In the records below, find the line containing "camera: 80 degrees left, 5 degrees down" and the line containing "pink scissors [240,224,316,289]". Give again exactly those lines and every line between them, omitting the pictures.

START Provided records

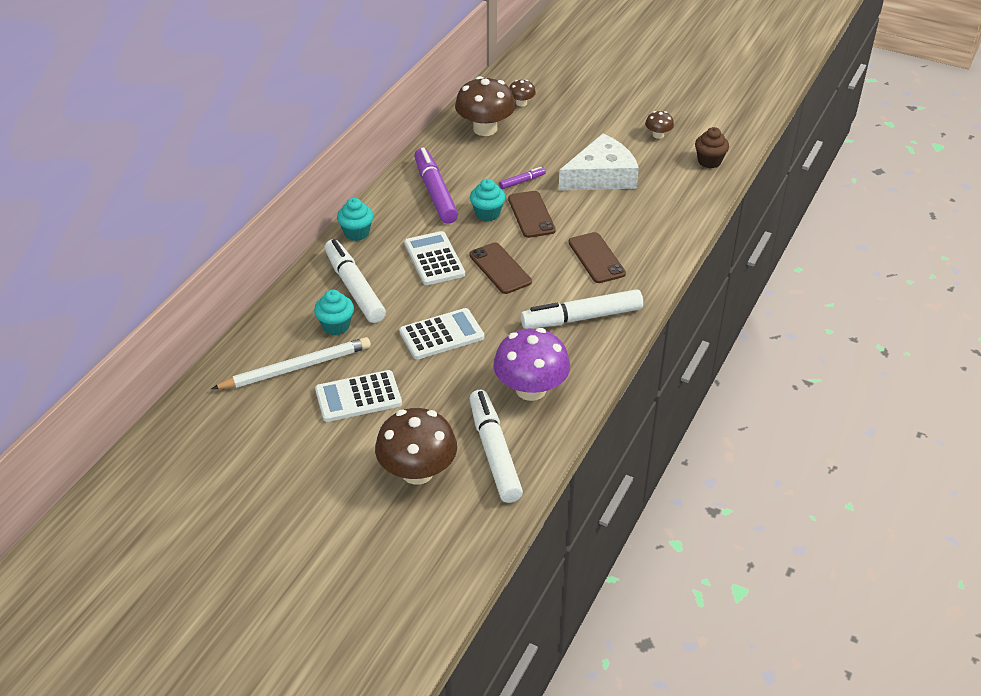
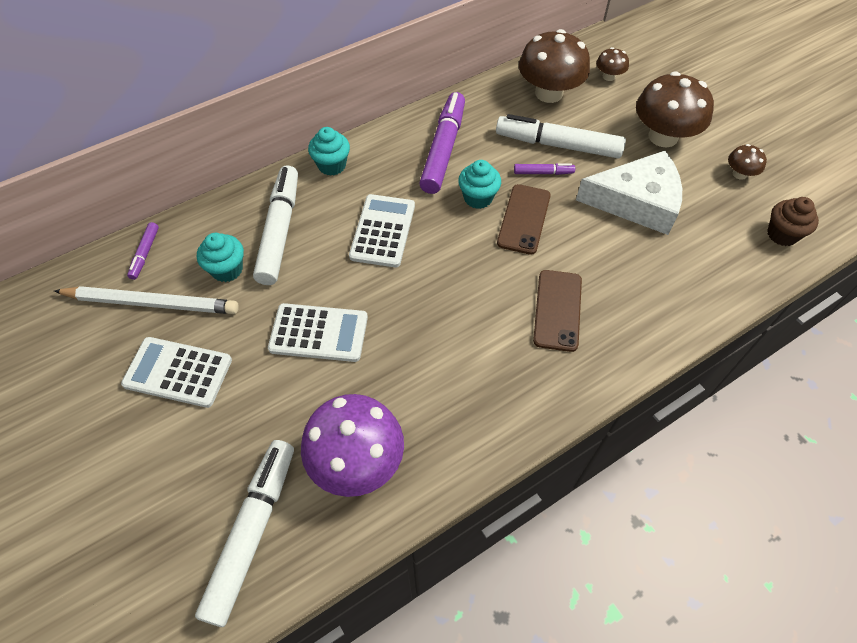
camera: 30 degrees right, 15 degrees up
brown mushroom [375,408,457,485] -> brown mushroom moved to [636,72,714,147]
brown phone [469,242,532,294] -> none
white marker [521,289,643,329] -> white marker moved to [496,114,626,158]
none -> purple marker [127,222,159,280]

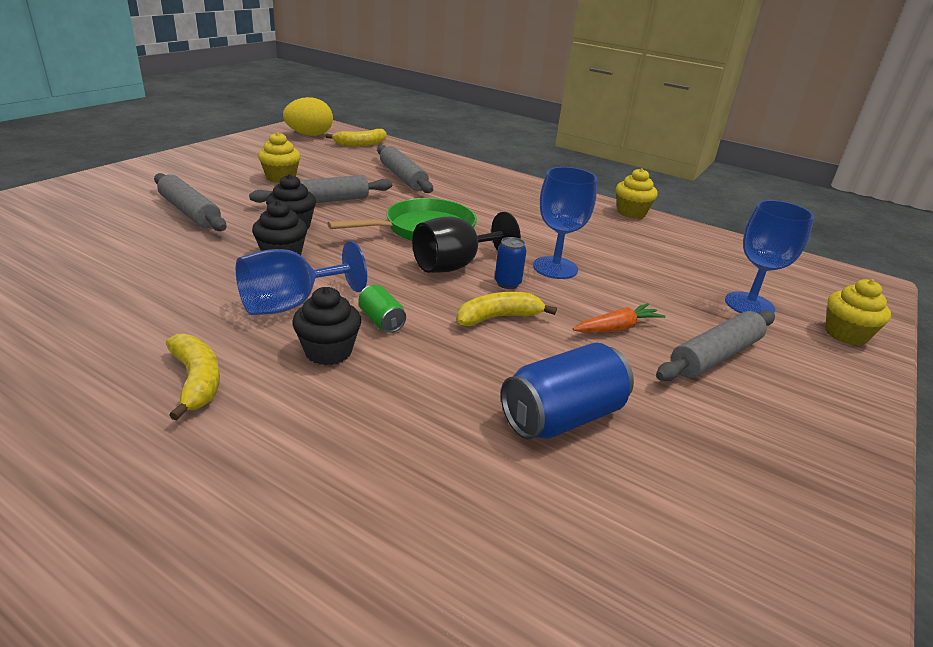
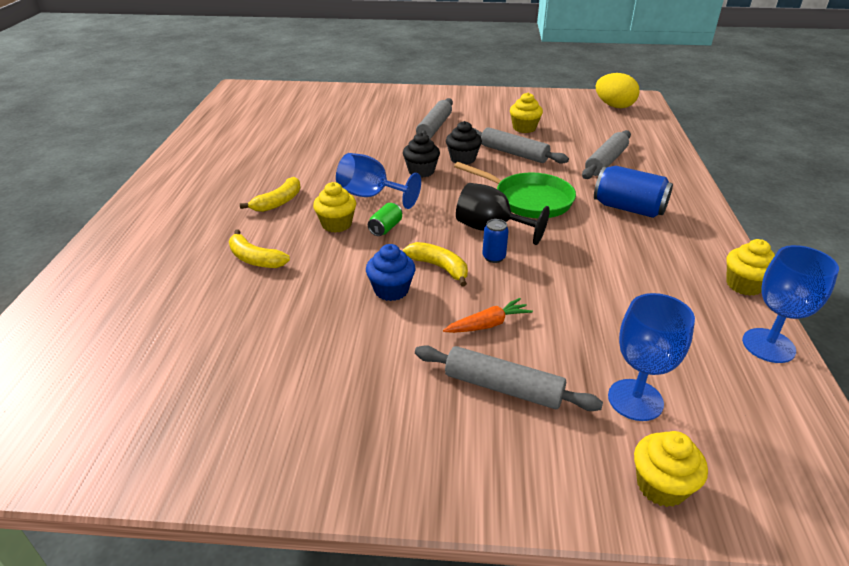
camera: 65 degrees right, 5 degrees up
black cupcake [292,287,361,365] -> yellow cupcake [313,182,356,233]
yellow banana [326,129,387,146] -> yellow banana moved to [229,229,290,268]
blue can [501,343,634,440] -> blue can moved to [594,166,673,218]
blue goblet [533,167,597,279] -> blue goblet moved to [742,245,839,363]
orange carrot [573,303,666,333] -> orange carrot turned 60 degrees counterclockwise [443,298,533,333]
none -> blue cupcake [366,244,415,301]

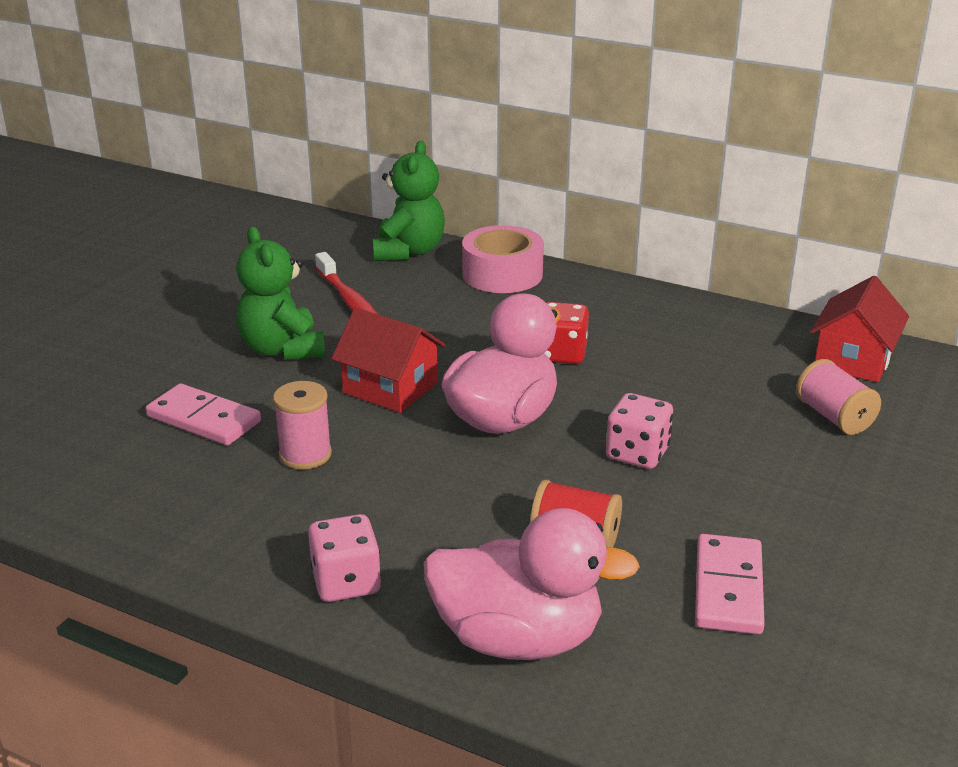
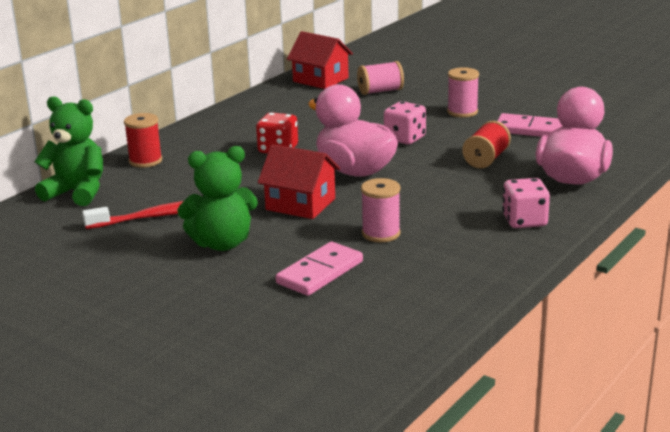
camera: 80 degrees left, 5 degrees down
red house [331,308,445,413] -> red house turned 75 degrees clockwise [258,144,340,219]
pink tape [462,225,544,293] -> red spool [124,113,162,168]
none -> pink spool [447,67,479,118]

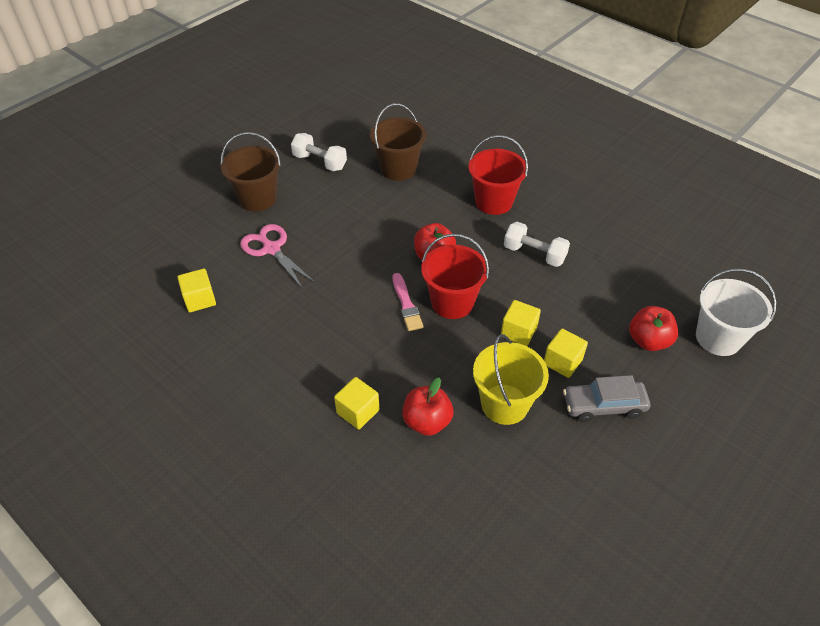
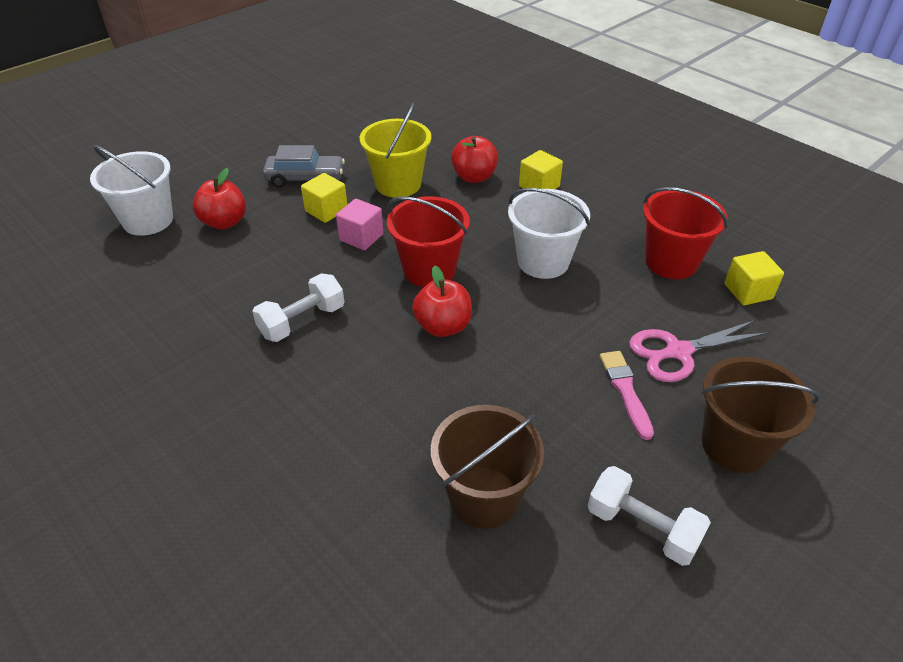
camera: 175 degrees left, 5 degrees down
pink scissors [240,224,316,289] -> pink scissors turned 105 degrees clockwise [629,320,769,382]
pink brush [392,273,424,331] -> pink brush moved to [600,351,654,440]
red bucket [469,135,528,215] -> red bucket moved to [643,187,728,279]
yellow cube [501,300,541,346] -> pink cube [336,199,384,250]
white dumbbell [504,222,570,267] -> white dumbbell turned 75 degrees counterclockwise [252,274,344,342]
none -> white bucket [508,188,590,279]

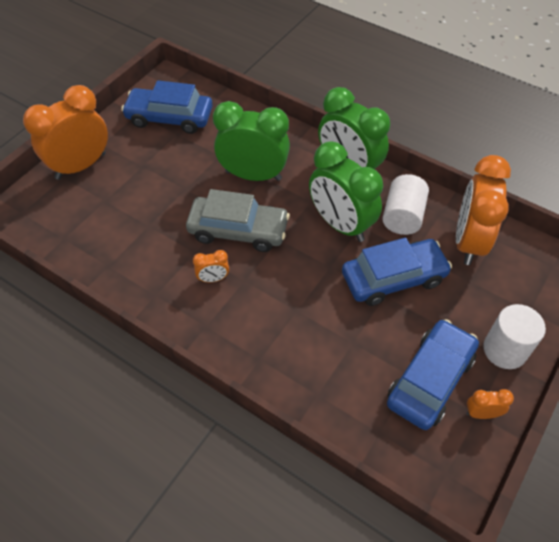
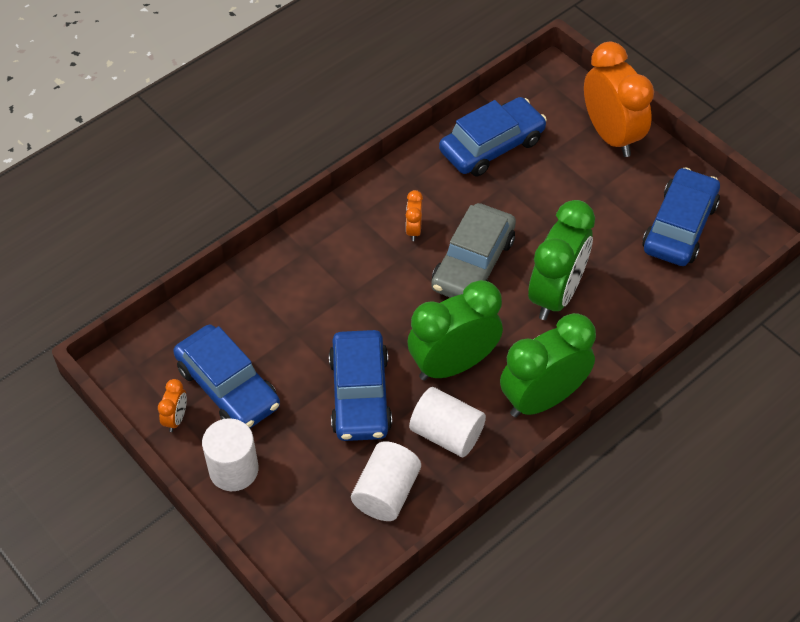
camera: 105 degrees right, 0 degrees up
orange clock [456,155,511,265] -> white cylinder [351,441,421,521]
none -> blue car [439,97,547,176]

END Provided records

Answer:
camera: 80 degrees left, 5 degrees down
red house [331,308,445,413] -> red house turned 75 degrees clockwise [258,144,340,219]
pink tape [462,225,544,293] -> red spool [124,113,162,168]
none -> pink spool [447,67,479,118]

camera: 175 degrees left, 5 degrees down
pink scissors [240,224,316,289] -> pink scissors turned 105 degrees clockwise [629,320,769,382]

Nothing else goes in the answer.